Records for this task –
______
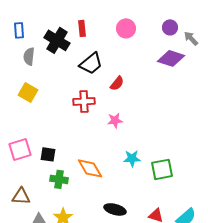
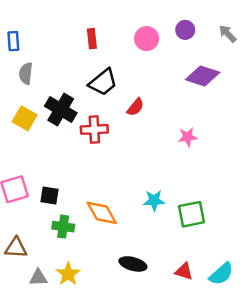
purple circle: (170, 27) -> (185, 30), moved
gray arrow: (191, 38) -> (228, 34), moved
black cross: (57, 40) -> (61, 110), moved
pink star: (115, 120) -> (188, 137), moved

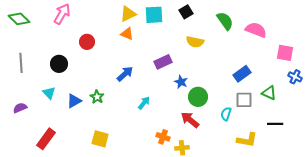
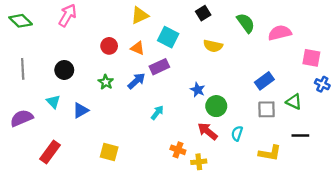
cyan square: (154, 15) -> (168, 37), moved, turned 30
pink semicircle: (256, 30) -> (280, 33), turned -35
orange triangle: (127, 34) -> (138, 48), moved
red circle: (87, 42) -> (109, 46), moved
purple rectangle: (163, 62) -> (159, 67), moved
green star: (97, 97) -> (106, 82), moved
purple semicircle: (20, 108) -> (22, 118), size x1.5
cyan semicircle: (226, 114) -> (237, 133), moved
______
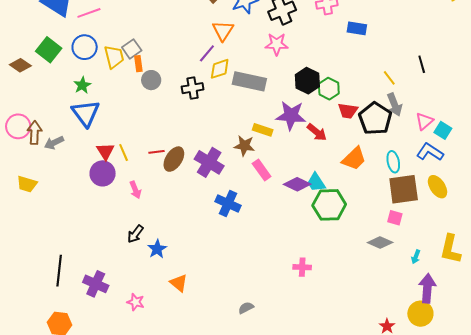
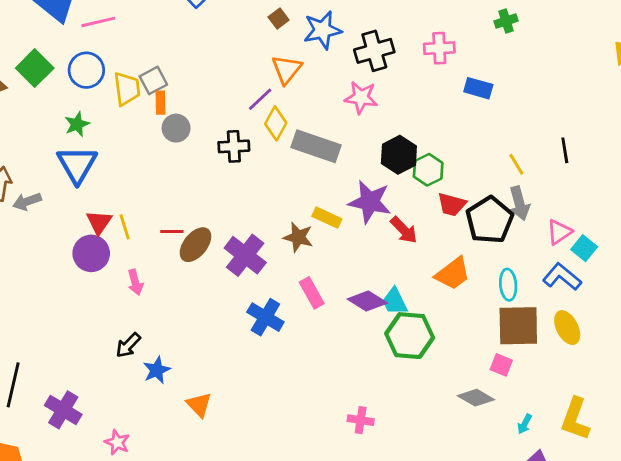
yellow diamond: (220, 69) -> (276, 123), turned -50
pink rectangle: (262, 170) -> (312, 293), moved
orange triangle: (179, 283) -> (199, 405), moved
______
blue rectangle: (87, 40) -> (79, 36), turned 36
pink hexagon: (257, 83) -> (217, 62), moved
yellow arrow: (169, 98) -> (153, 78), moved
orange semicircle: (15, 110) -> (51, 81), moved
______
Prompt – Transcribe the listing above exactly, but only from the line with "purple circle: (170, 27) -> (185, 30), moved" through the line with "cyan semicircle: (226, 114)". Include both of those lines and omit the pictures.

Your solution –
purple circle: (170, 27) -> (185, 30), moved
gray arrow: (191, 38) -> (228, 34), moved
black cross: (57, 40) -> (61, 110), moved
pink star: (115, 120) -> (188, 137), moved

cyan square: (154, 15) -> (168, 37), moved, turned 30
pink semicircle: (256, 30) -> (280, 33), turned -35
orange triangle: (127, 34) -> (138, 48), moved
red circle: (87, 42) -> (109, 46), moved
purple rectangle: (163, 62) -> (159, 67), moved
green star: (97, 97) -> (106, 82), moved
purple semicircle: (20, 108) -> (22, 118), size x1.5
cyan semicircle: (226, 114) -> (237, 133), moved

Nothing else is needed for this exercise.